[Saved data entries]
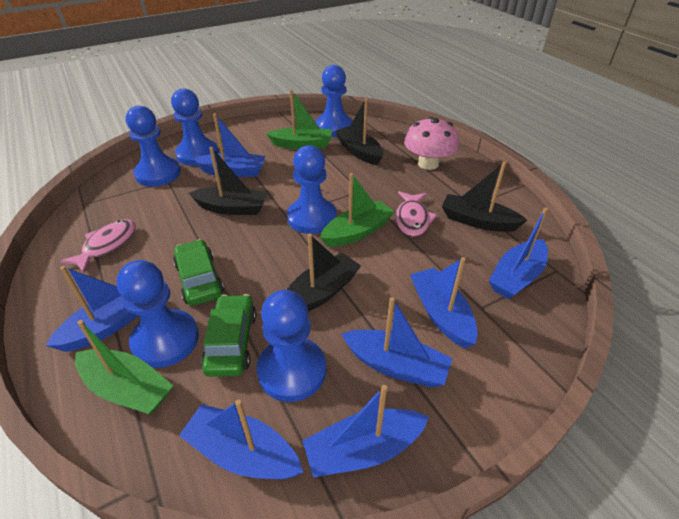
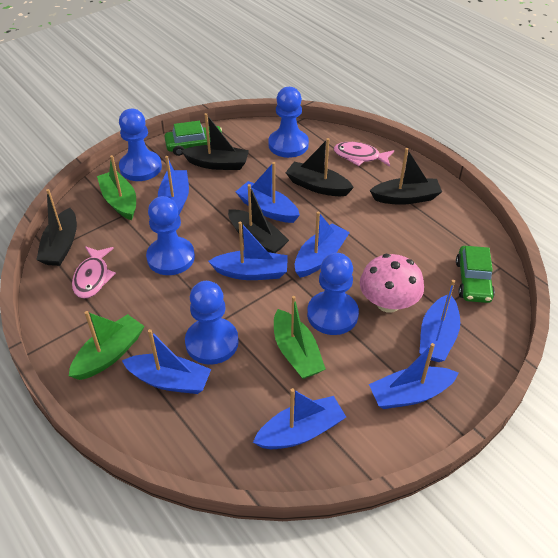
black boat: 4 -> 5
blue boat: 7 -> 8
blue pawn: 6 -> 5

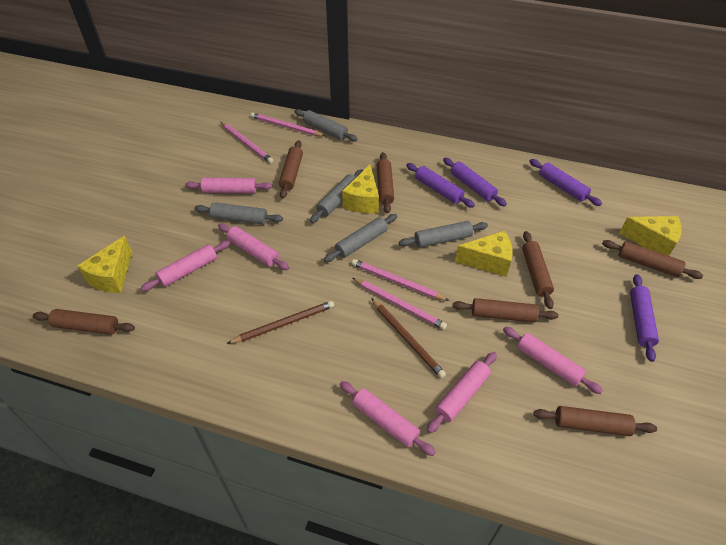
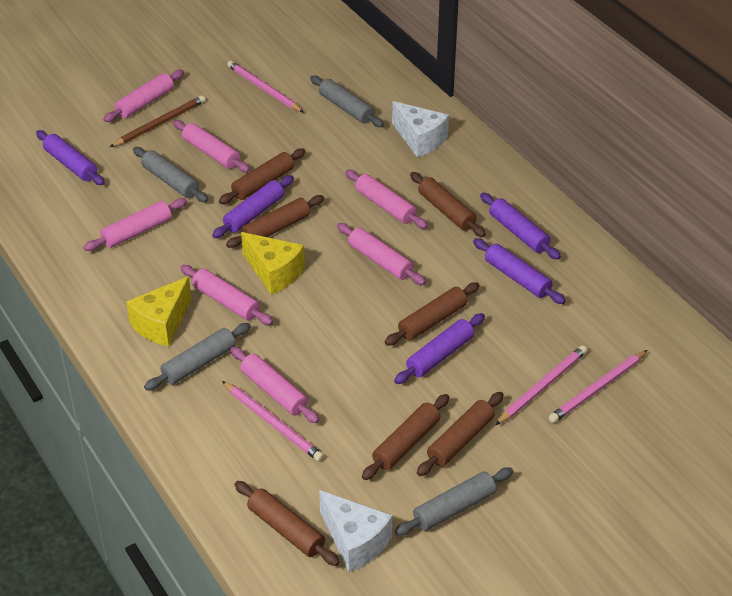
brown pencil: 2 -> 1
grey rolling pin: 5 -> 4
pink rolling pin: 6 -> 7
purple rolling pin: 4 -> 5
white cheese: 0 -> 2
yellow cheese: 4 -> 2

> _What to do_
Please reproduce the closing stretch of the records, from the line with "brown pencil: 2 -> 1" through the last line, exactly as it stands.

> _Response to this task_
brown pencil: 2 -> 1
grey rolling pin: 5 -> 4
pink rolling pin: 6 -> 7
purple rolling pin: 4 -> 5
white cheese: 0 -> 2
yellow cheese: 4 -> 2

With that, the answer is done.